Items from a data source:
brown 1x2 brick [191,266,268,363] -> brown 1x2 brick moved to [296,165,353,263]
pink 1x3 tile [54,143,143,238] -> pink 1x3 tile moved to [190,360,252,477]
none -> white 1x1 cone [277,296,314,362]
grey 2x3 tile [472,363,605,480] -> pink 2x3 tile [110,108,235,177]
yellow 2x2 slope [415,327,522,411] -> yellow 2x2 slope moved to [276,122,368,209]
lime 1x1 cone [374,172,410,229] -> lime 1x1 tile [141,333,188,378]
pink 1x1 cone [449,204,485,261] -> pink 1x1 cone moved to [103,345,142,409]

==

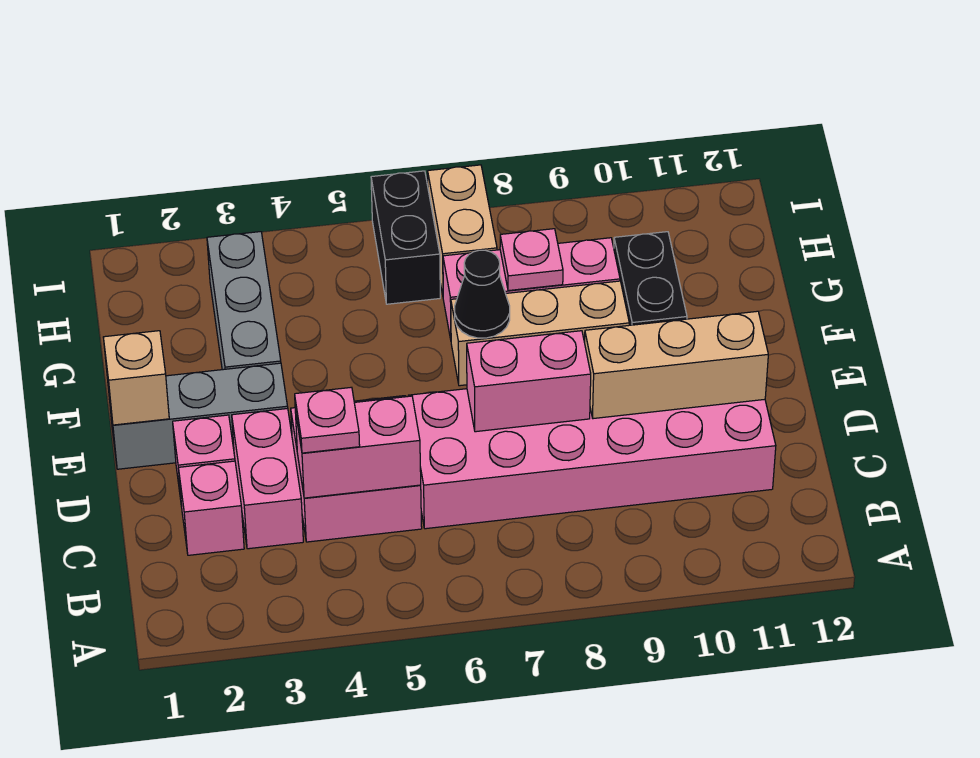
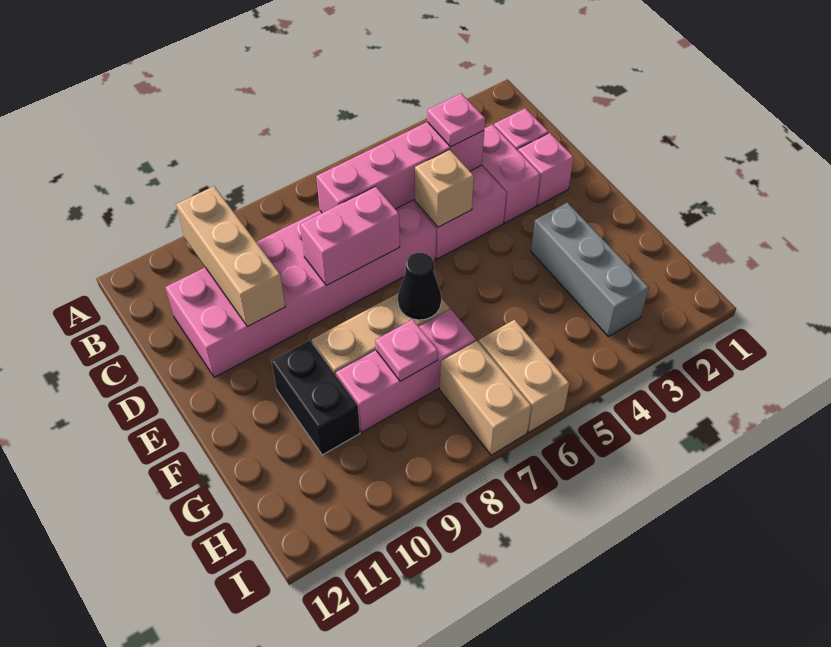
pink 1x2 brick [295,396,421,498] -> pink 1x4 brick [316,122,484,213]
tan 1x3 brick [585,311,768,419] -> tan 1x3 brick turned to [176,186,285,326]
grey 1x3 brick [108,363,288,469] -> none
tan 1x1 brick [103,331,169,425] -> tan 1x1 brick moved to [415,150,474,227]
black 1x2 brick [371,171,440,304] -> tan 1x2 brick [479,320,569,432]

=== Work required ===
Output the lines above between the one holding "tan 1x3 brick [585,311,768,419]" and the one holding "black 1x2 brick", inclusive, with nothing before or after them.

=== Worked solution ===
tan 1x3 brick [585,311,768,419] -> tan 1x3 brick turned to [176,186,285,326]
grey 1x3 brick [108,363,288,469] -> none
tan 1x1 brick [103,331,169,425] -> tan 1x1 brick moved to [415,150,474,227]
black 1x2 brick [371,171,440,304] -> tan 1x2 brick [479,320,569,432]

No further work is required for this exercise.